-- Source data --
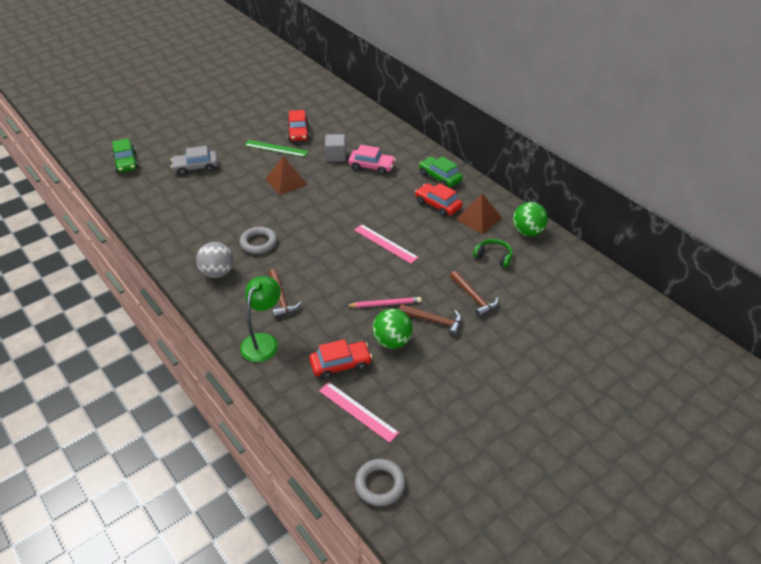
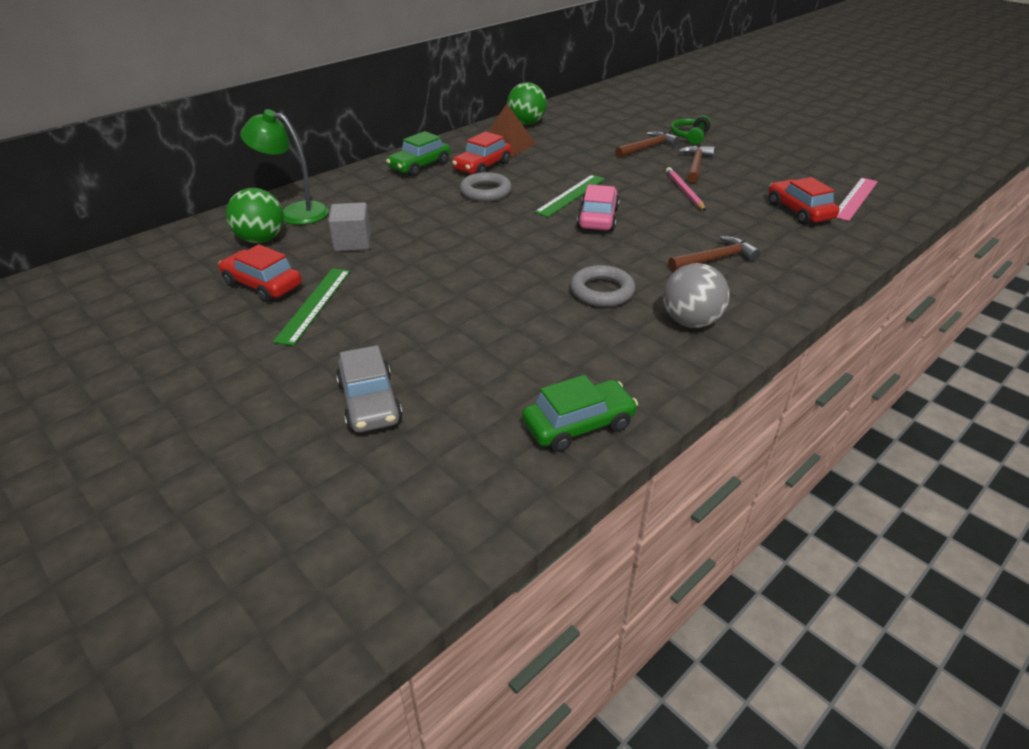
camera: 95 degrees left, 5 degrees down
(126, 162) = (330, 543): green car -> green car (578, 425)
(263, 341) = (803, 264): green lamp -> green lamp (295, 212)
(286, 181) = (426, 283): brown pyramid -> none
(298, 132) = (262, 285): red car -> red car turned 135 degrees counterclockwise
(371, 166) = (388, 212): pink car -> pink car (597, 218)
(380, 484) = (928, 184): grey ring -> grey ring (485, 192)
(385, 243) = (571, 195): pink ruler -> green ruler
(392, 341) = (741, 185): green ball -> green ball (261, 239)
(493, 257) = (575, 138): green headphones -> green headphones (690, 136)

-- Your instructions --
Return all the records exactly, excluding images.

-- Exercise response --
camera: 95 degrees left, 5 degrees down
(126, 162) = (330, 543): green car -> green car (578, 425)
(263, 341) = (803, 264): green lamp -> green lamp (295, 212)
(286, 181) = (426, 283): brown pyramid -> none
(298, 132) = (262, 285): red car -> red car turned 135 degrees counterclockwise
(371, 166) = (388, 212): pink car -> pink car (597, 218)
(380, 484) = (928, 184): grey ring -> grey ring (485, 192)
(385, 243) = (571, 195): pink ruler -> green ruler
(392, 341) = (741, 185): green ball -> green ball (261, 239)
(493, 257) = (575, 138): green headphones -> green headphones (690, 136)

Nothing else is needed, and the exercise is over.